(Version difference data)
********************

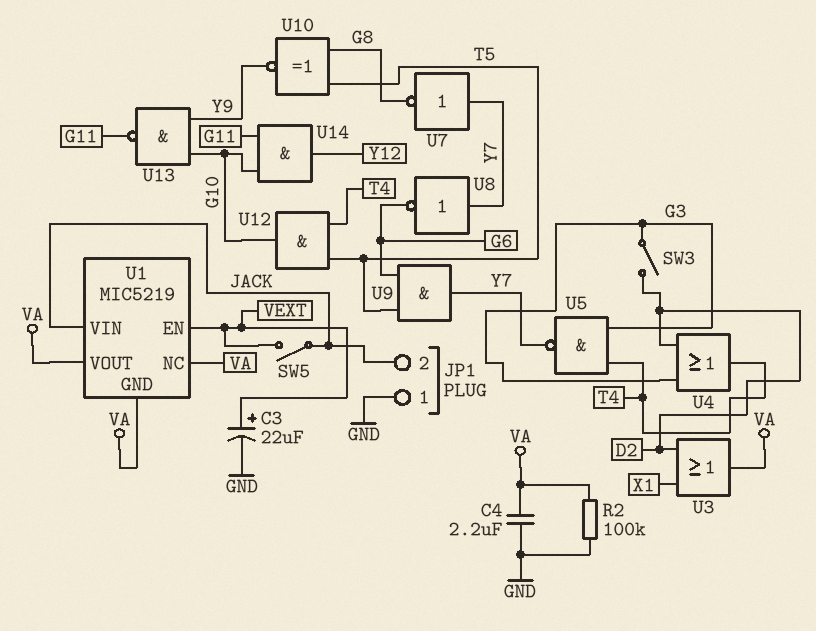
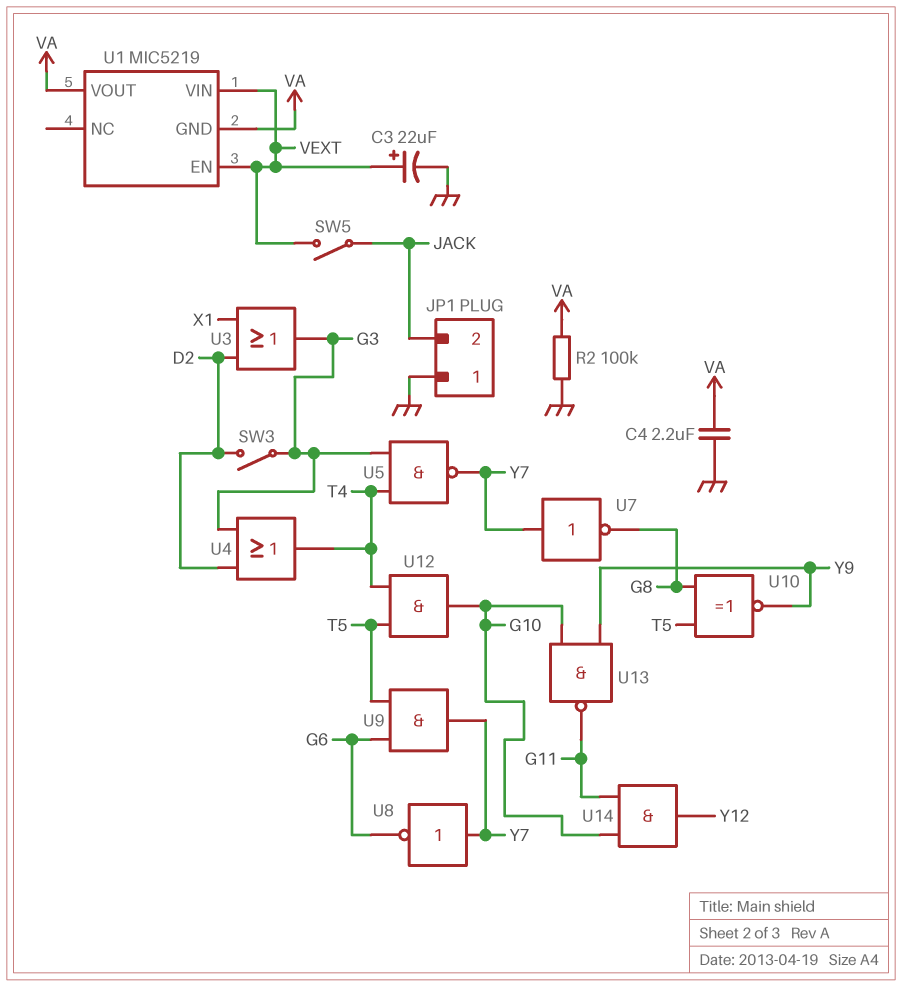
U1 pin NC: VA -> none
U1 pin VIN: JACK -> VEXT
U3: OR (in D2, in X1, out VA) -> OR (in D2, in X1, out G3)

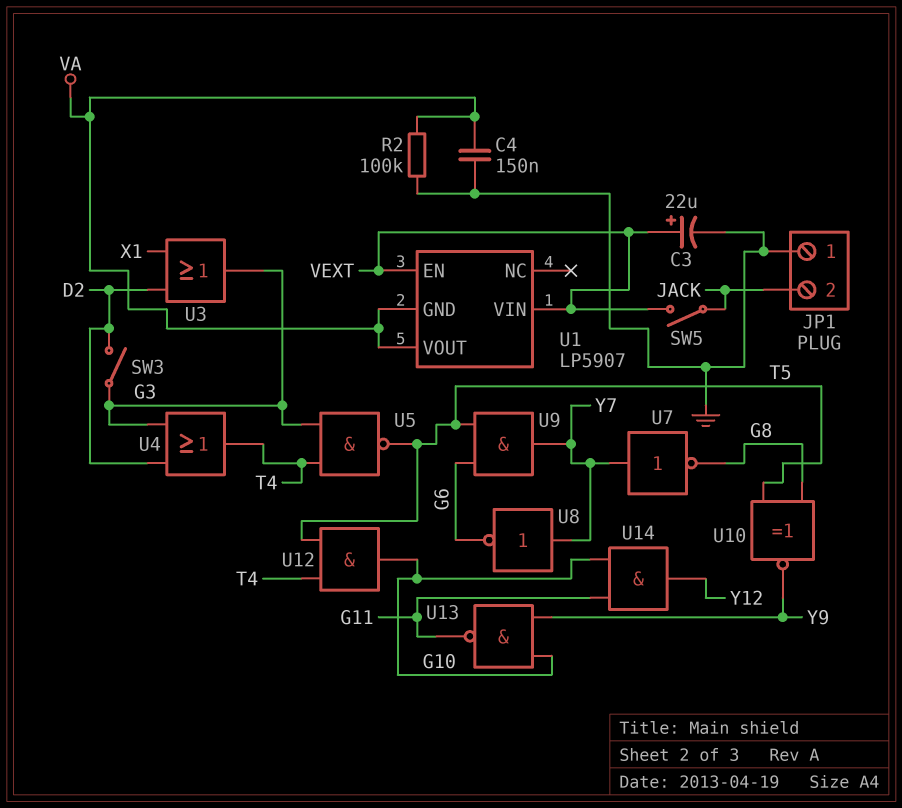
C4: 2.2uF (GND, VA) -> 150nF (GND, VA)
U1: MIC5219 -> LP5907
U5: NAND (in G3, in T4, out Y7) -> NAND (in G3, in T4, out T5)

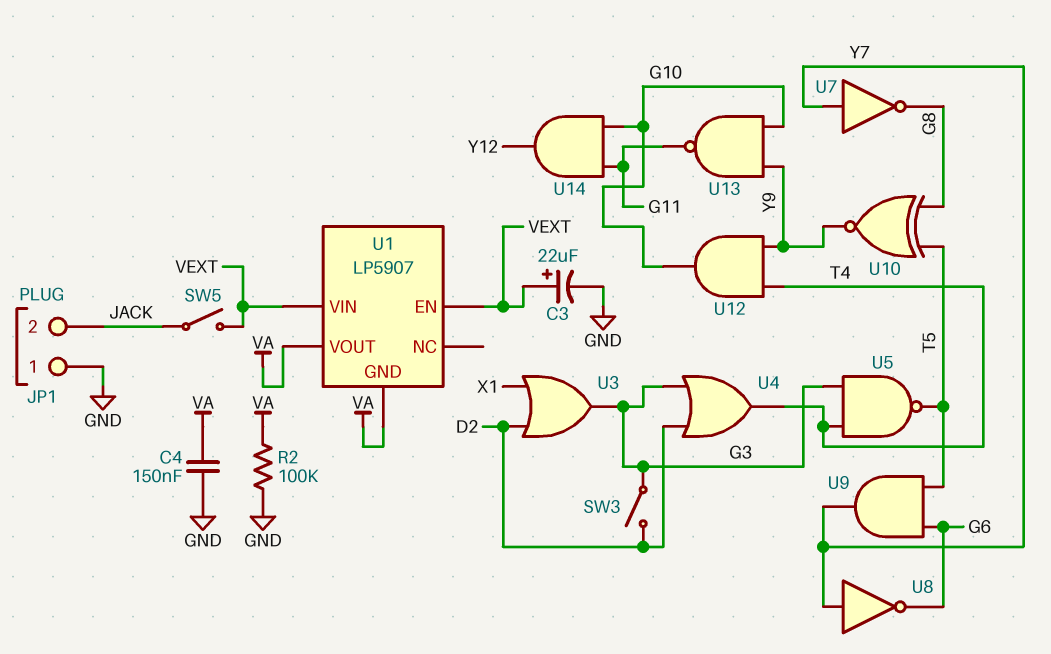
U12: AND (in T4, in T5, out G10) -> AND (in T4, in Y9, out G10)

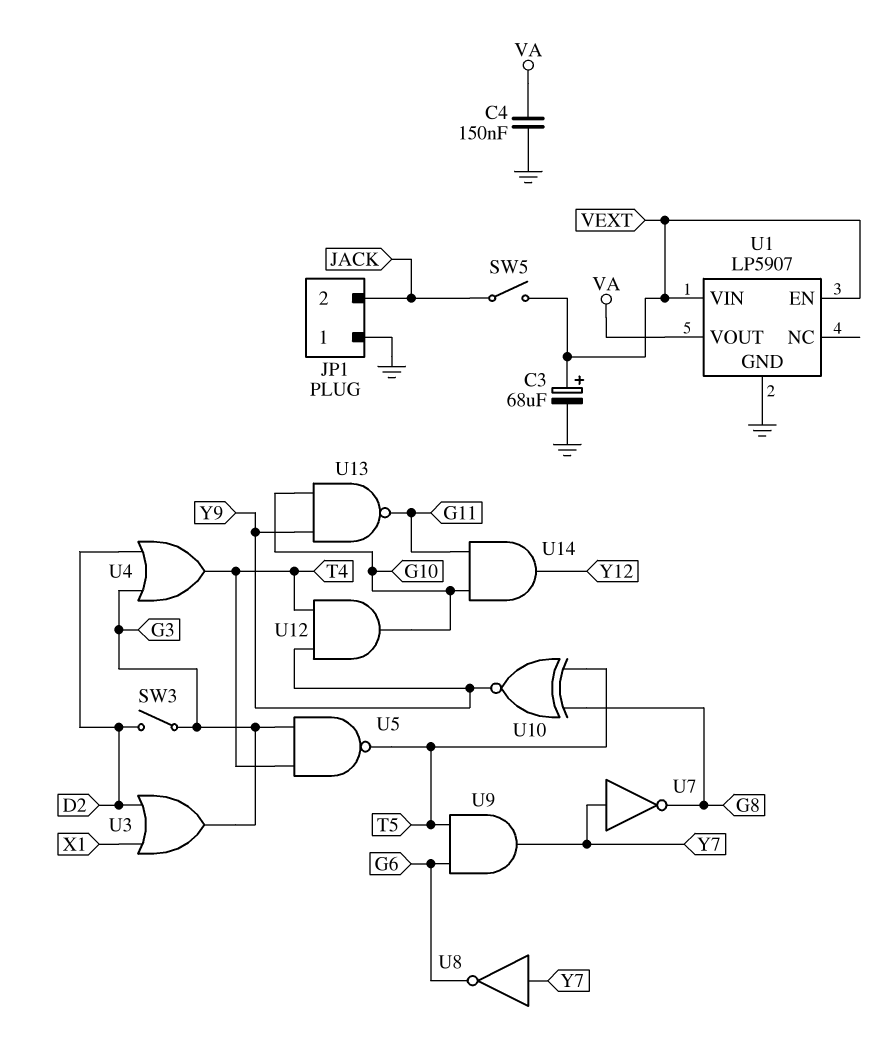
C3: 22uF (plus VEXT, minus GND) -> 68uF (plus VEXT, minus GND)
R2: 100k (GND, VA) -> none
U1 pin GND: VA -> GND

********************

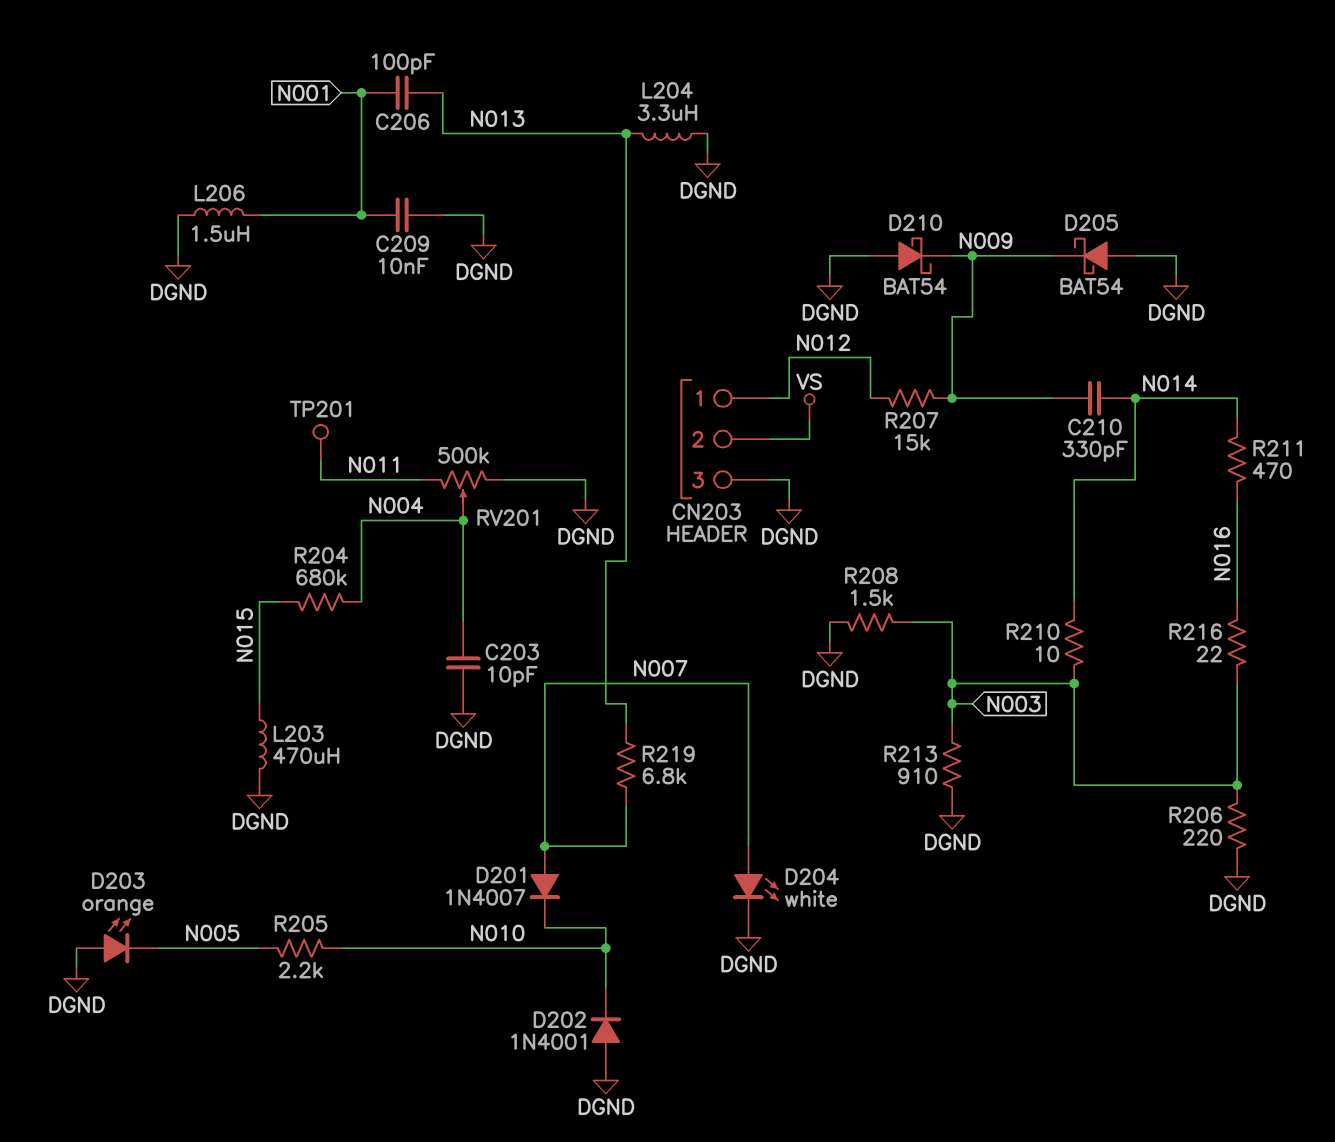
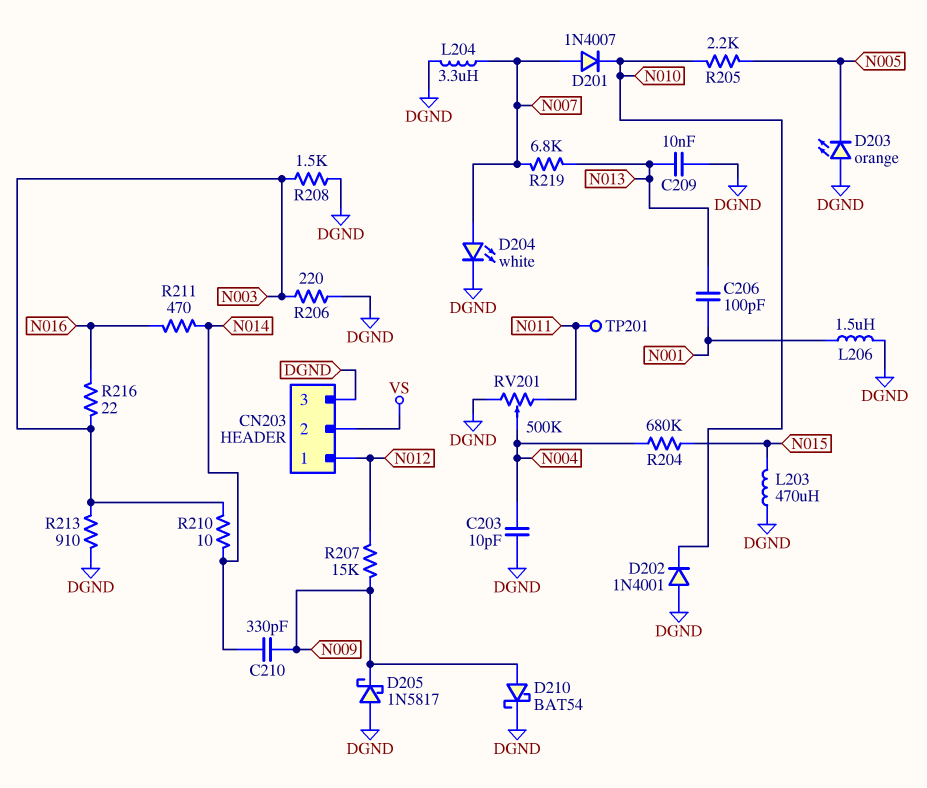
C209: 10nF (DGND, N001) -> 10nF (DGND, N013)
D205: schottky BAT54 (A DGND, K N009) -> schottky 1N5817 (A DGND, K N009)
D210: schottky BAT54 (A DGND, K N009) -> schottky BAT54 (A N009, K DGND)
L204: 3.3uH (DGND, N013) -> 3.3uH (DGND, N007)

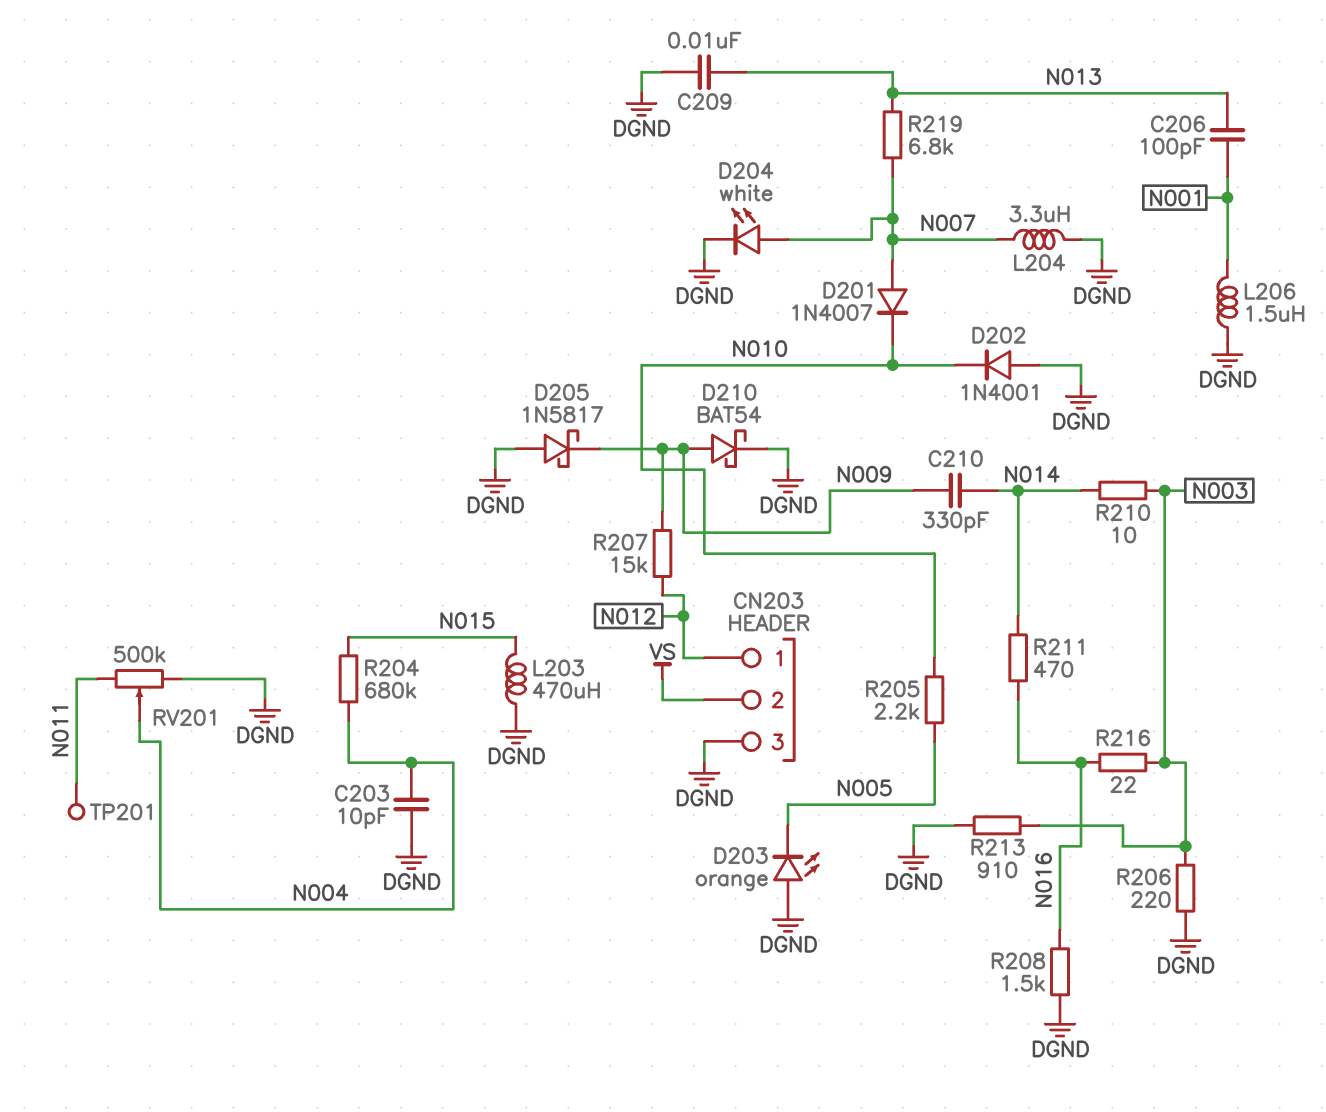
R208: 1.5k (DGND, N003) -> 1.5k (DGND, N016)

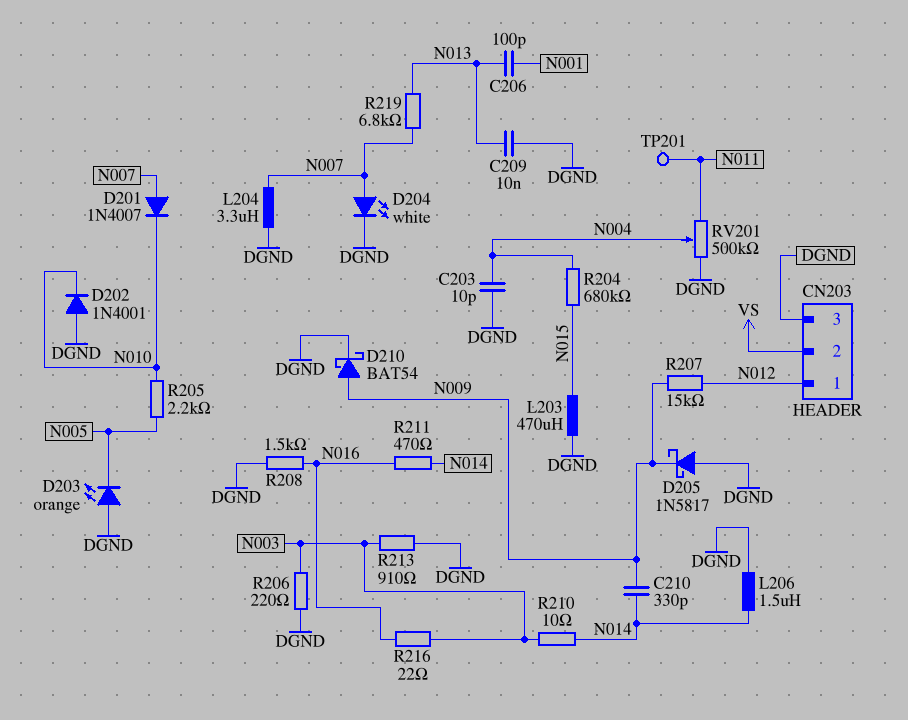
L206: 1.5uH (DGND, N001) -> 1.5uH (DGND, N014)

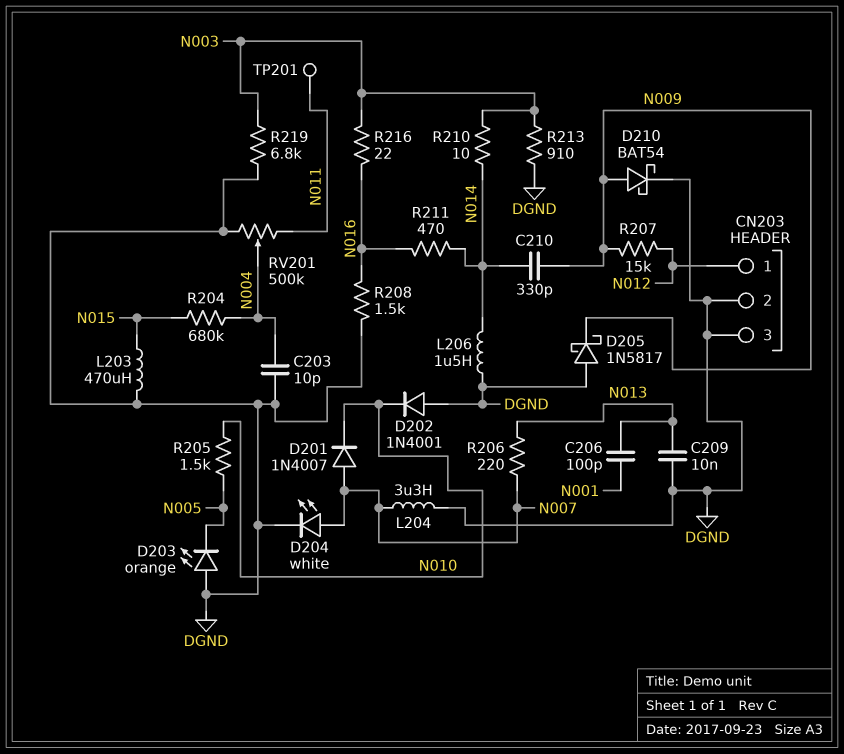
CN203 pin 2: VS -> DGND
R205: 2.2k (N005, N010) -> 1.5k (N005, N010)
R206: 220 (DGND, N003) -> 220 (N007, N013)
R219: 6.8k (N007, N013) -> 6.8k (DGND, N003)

********************

EXERCISE INSTRUCTIONS ->
What is wanted is an exact copy of the lines above from the one containing "L204: 3.3uH (DGND, N013)" through the one containing "R219: 6.8k (N007, N013) -> 6.8k (DGND, N003)", with no pictures in it.

RESULT OF THIS TASK ->
L204: 3.3uH (DGND, N013) -> 3.3uH (DGND, N007)

R208: 1.5k (DGND, N003) -> 1.5k (DGND, N016)

L206: 1.5uH (DGND, N001) -> 1.5uH (DGND, N014)

CN203 pin 2: VS -> DGND
R205: 2.2k (N005, N010) -> 1.5k (N005, N010)
R206: 220 (DGND, N003) -> 220 (N007, N013)
R219: 6.8k (N007, N013) -> 6.8k (DGND, N003)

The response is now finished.